What you will do: Your reply should repeat, exactly, the line containing "J1 pin 2: BR_L2 -> GND" and the rest of the material after it.
+--
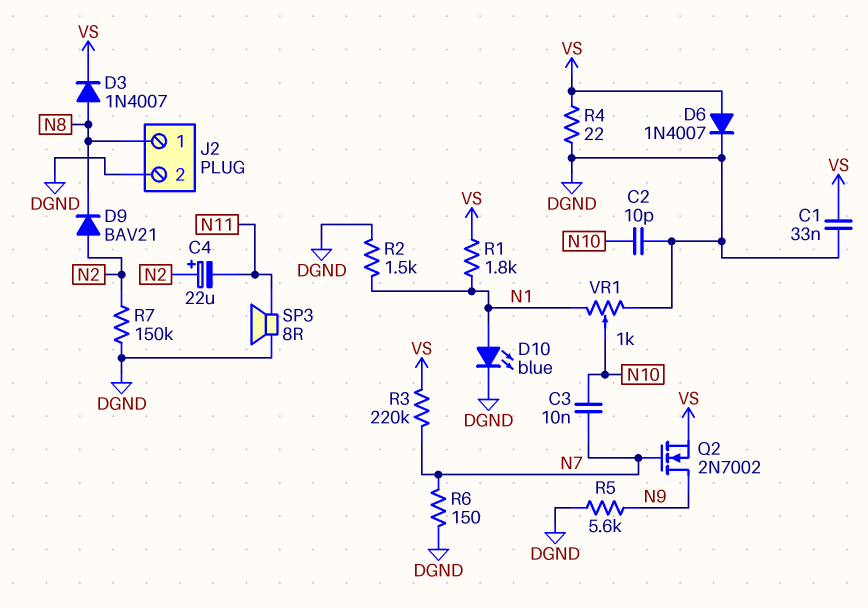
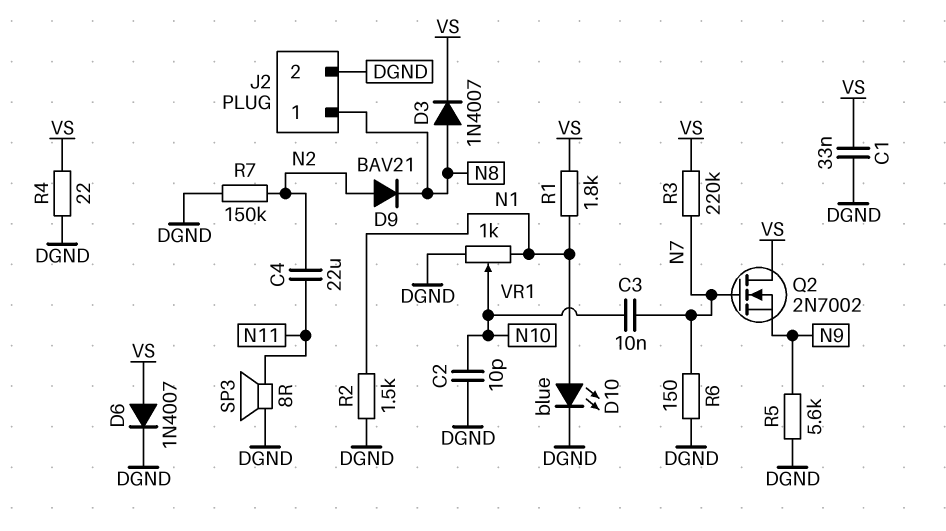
C4: 22uF (plus N2, minus N11) -> 22uF (N2, N11)
Q2: NMOS 2N7002 (G N7, D N9, S VS) -> NMOS 2N7002 (G N7, D VS, S N9)

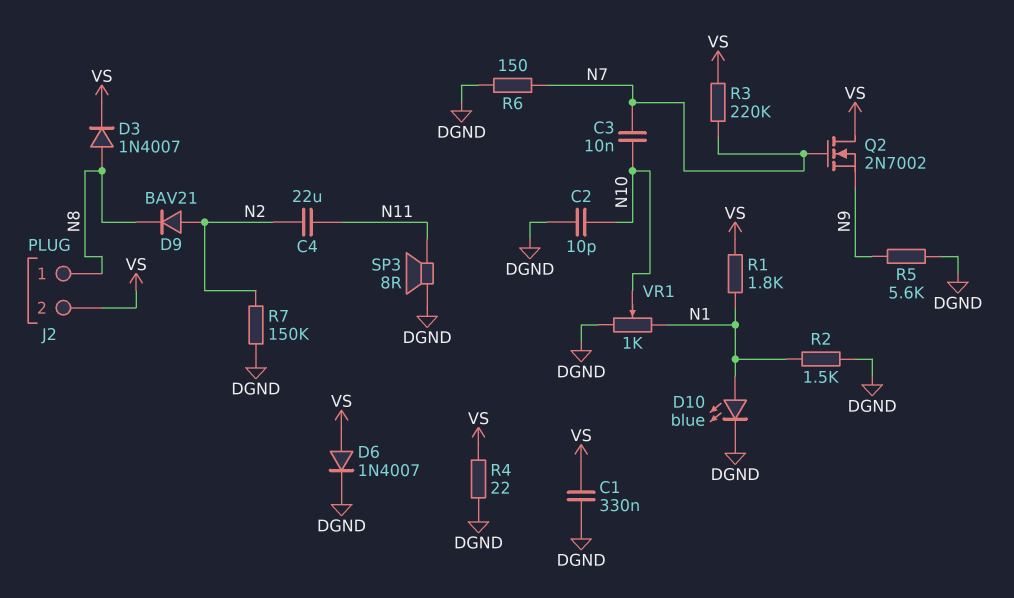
C1: 33nF (DGND, VS) -> 330nF (DGND, VS)
J2 pin 2: DGND -> VS

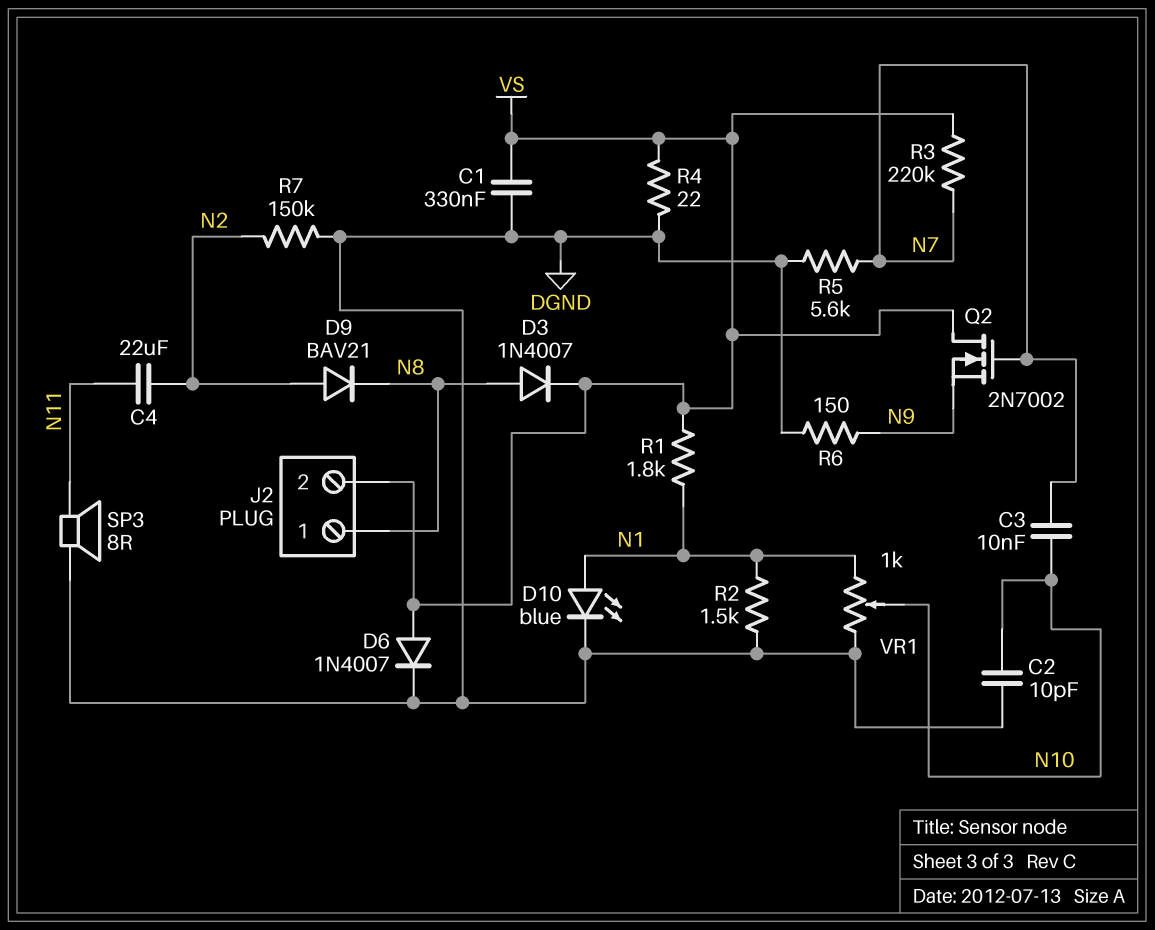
R5: 5.6k (DGND, N9) -> 5.6k (DGND, N7)
R6: 150 (DGND, N7) -> 150 (DGND, N9)

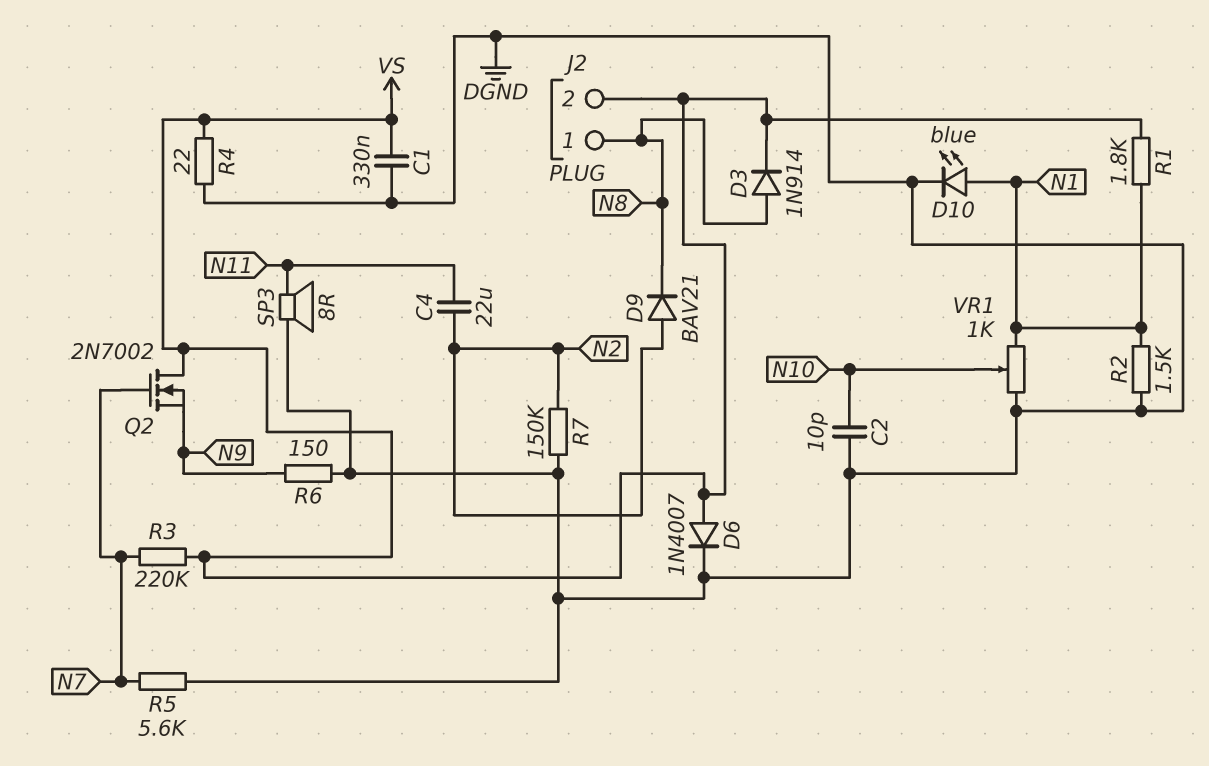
C3: 10nF (N7, N10) -> none
D3: diode 1N4007 (A N8, K VS) -> diode 1N914 (A N8, K VS)

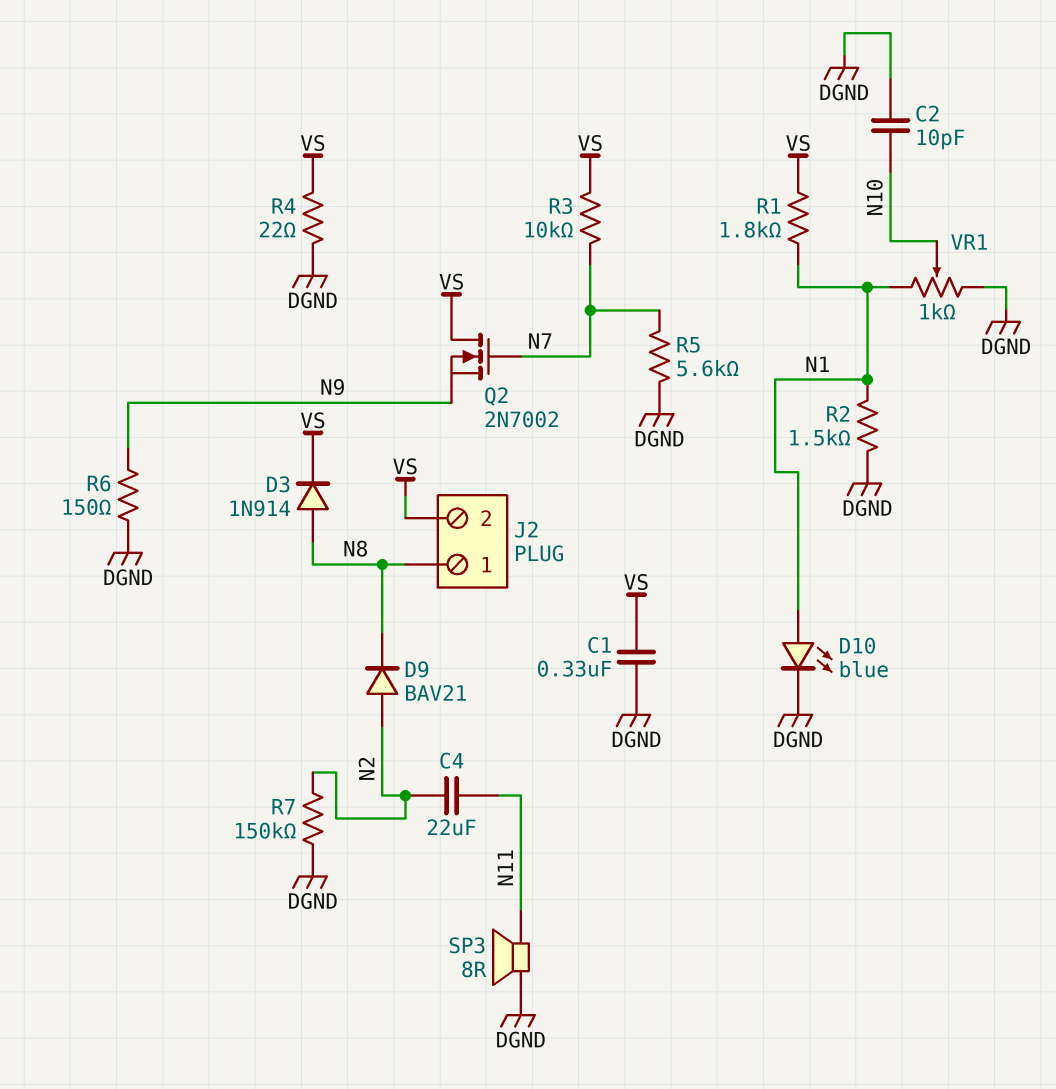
D6: diode 1N4007 (A VS, K DGND) -> none
R3: 220k (N7, VS) -> 10k (N7, VS)

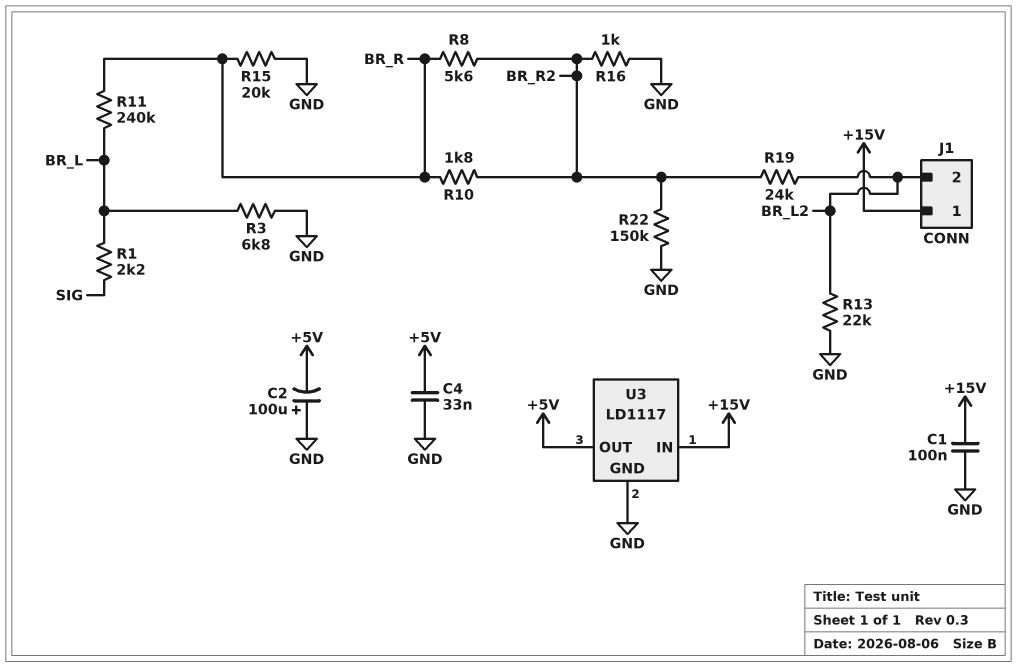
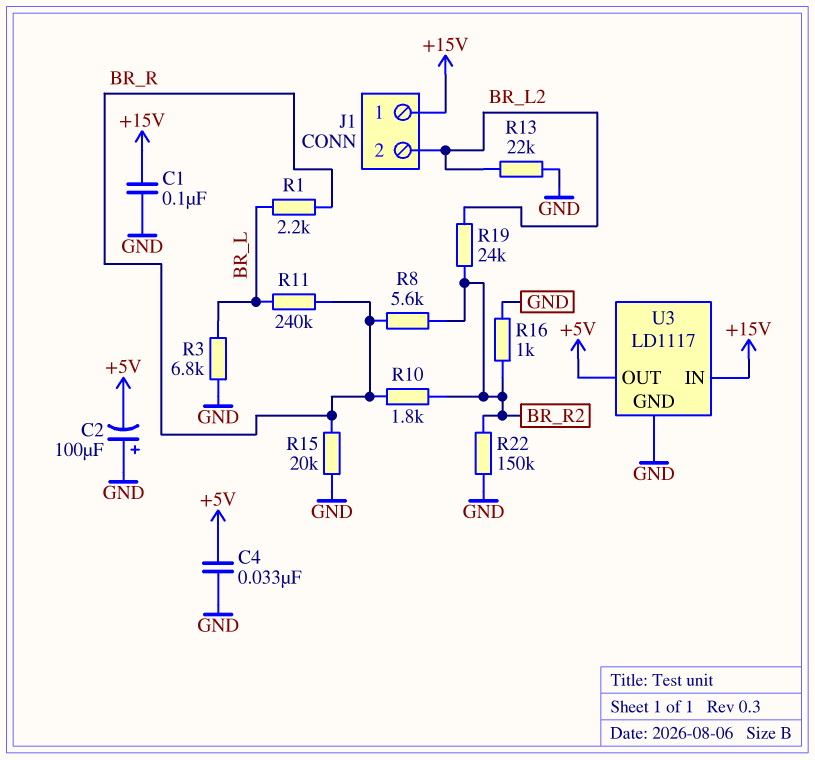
R1: 2.2k (BR_L, SIG) -> 2.2k (BR_L, BR_R)

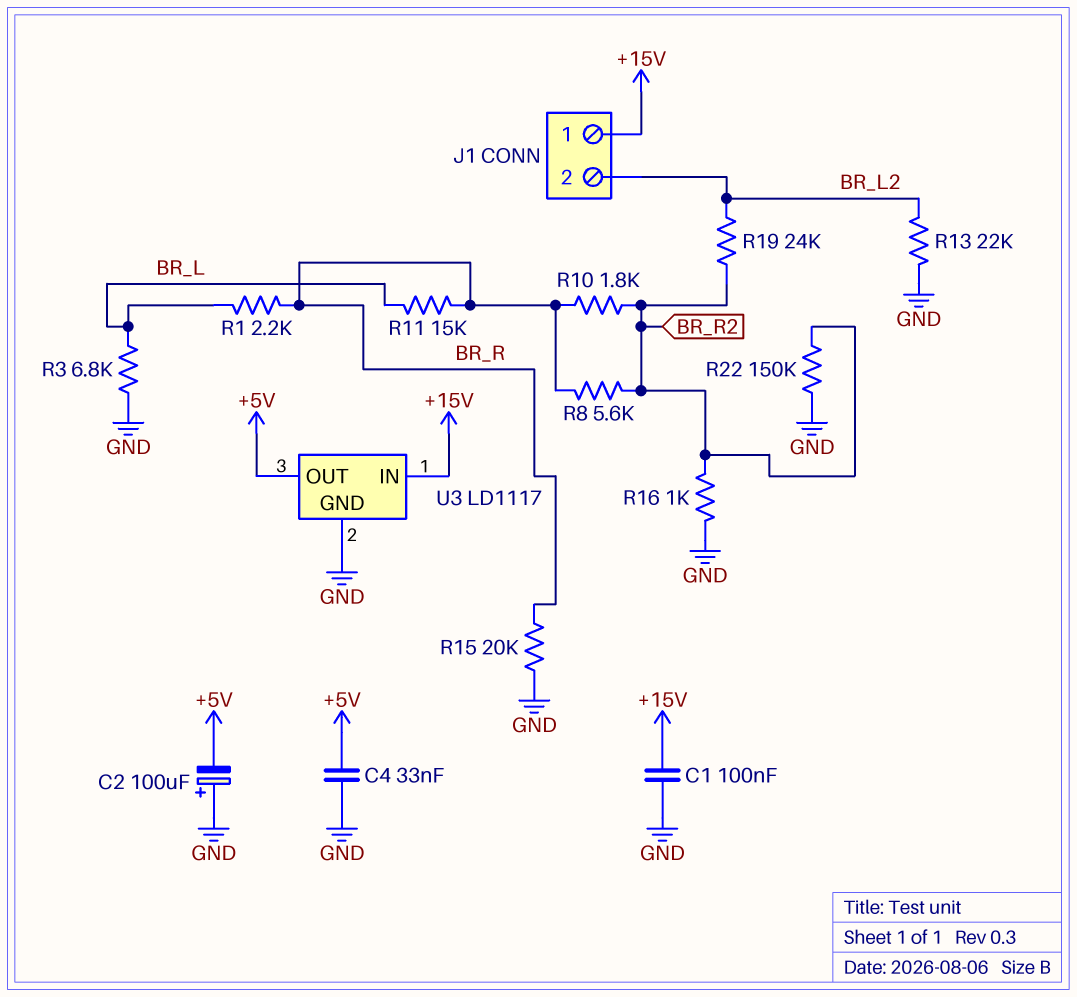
R11: 240k (BR_L, BR_R) -> 15k (BR_L, BR_R)

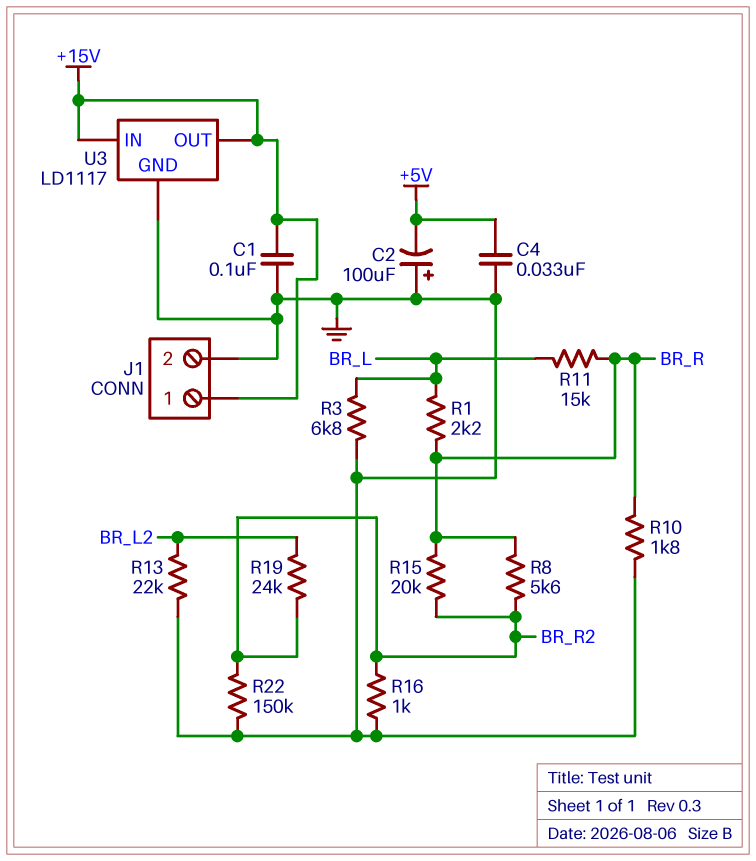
J1 pin 2: BR_L2 -> GND
R10: 1.8k (BR_R, BR_R2) -> 1.8k (BR_R, GND)
R15: 20k (BR_R, GND) -> 20k (BR_R, BR_R2)
U3 pin OUT: +5V -> +15V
+--
Result of the exercise:
J1 pin 2: BR_L2 -> GND
R10: 1.8k (BR_R, BR_R2) -> 1.8k (BR_R, GND)
R15: 20k (BR_R, GND) -> 20k (BR_R, BR_R2)
U3 pin OUT: +5V -> +15V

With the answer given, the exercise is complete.